> [PROBLEM DESCRIPTION]
Excluding any images, copy all of the lines below precisely as written.
MATERIAL SUPPLIED Block Start
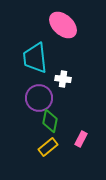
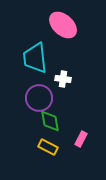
green diamond: rotated 20 degrees counterclockwise
yellow rectangle: rotated 66 degrees clockwise
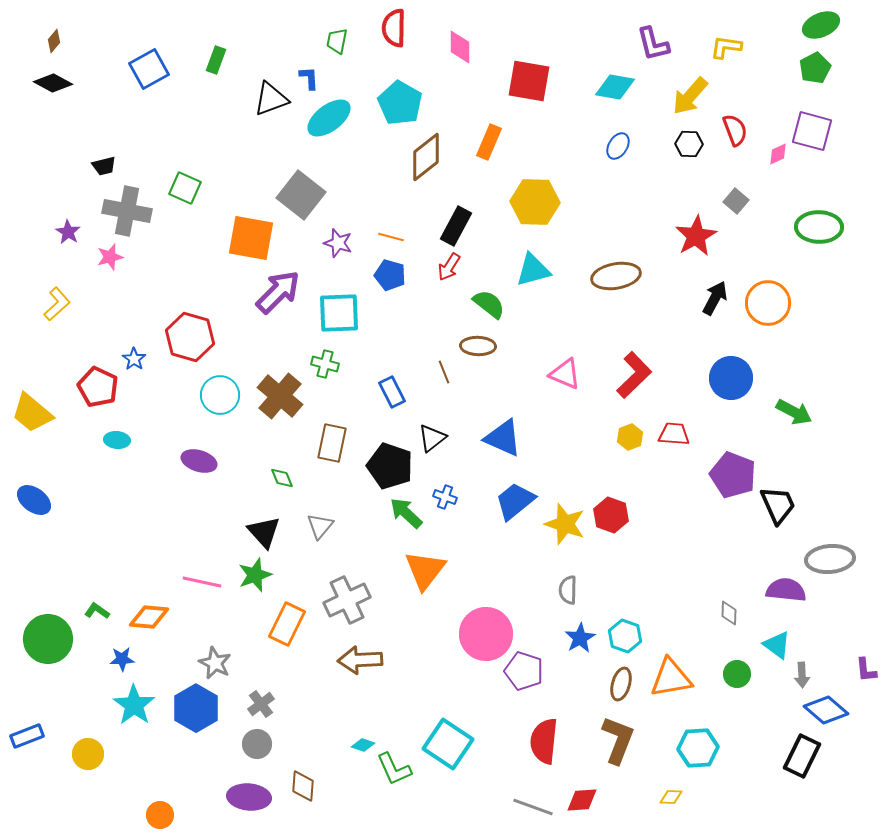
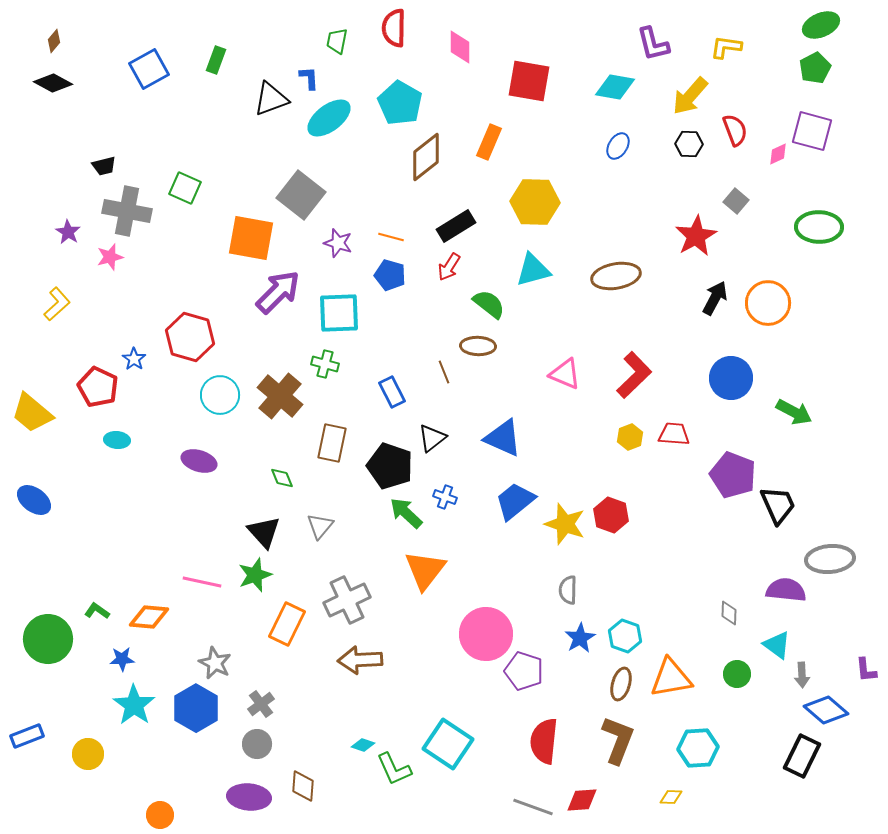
black rectangle at (456, 226): rotated 30 degrees clockwise
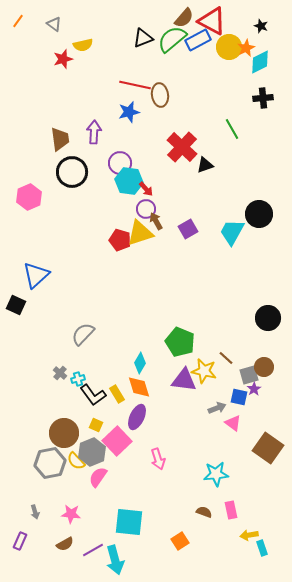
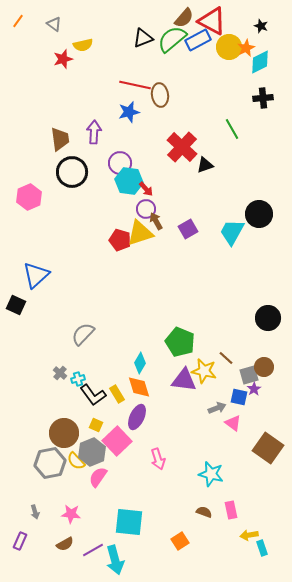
cyan star at (216, 474): moved 5 px left; rotated 20 degrees clockwise
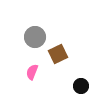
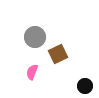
black circle: moved 4 px right
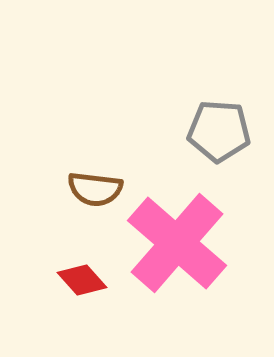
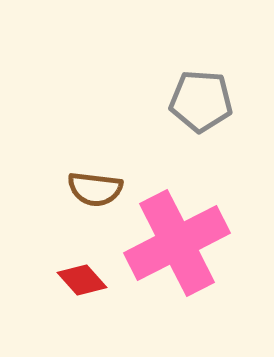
gray pentagon: moved 18 px left, 30 px up
pink cross: rotated 22 degrees clockwise
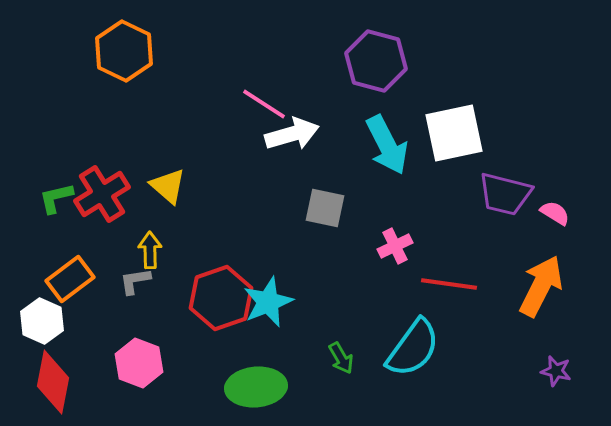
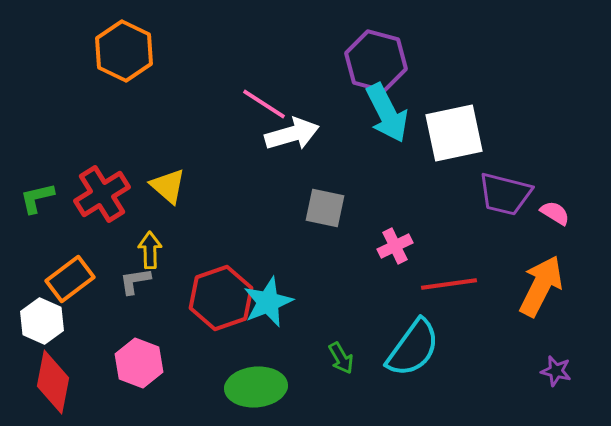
cyan arrow: moved 32 px up
green L-shape: moved 19 px left
red line: rotated 16 degrees counterclockwise
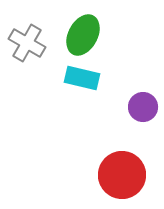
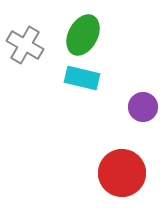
gray cross: moved 2 px left, 2 px down
red circle: moved 2 px up
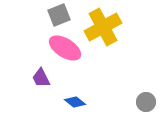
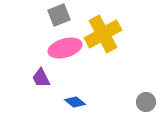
yellow cross: moved 7 px down
pink ellipse: rotated 48 degrees counterclockwise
MATERIAL SUPPLIED Block End
> [FINISHED EXERCISE]
green diamond: rotated 20 degrees counterclockwise
yellow rectangle: rotated 66 degrees clockwise
black rectangle at (456, 226): rotated 30 degrees clockwise
cyan star at (216, 474): moved 5 px left; rotated 20 degrees clockwise
black circle: moved 4 px right
gray pentagon: moved 18 px left, 30 px up
pink cross: rotated 22 degrees clockwise
cyan arrow: moved 32 px up
green L-shape: moved 19 px left
red line: rotated 16 degrees counterclockwise
gray cross: moved 2 px left, 2 px down
red circle: moved 2 px up
yellow cross: moved 7 px down
pink ellipse: rotated 48 degrees counterclockwise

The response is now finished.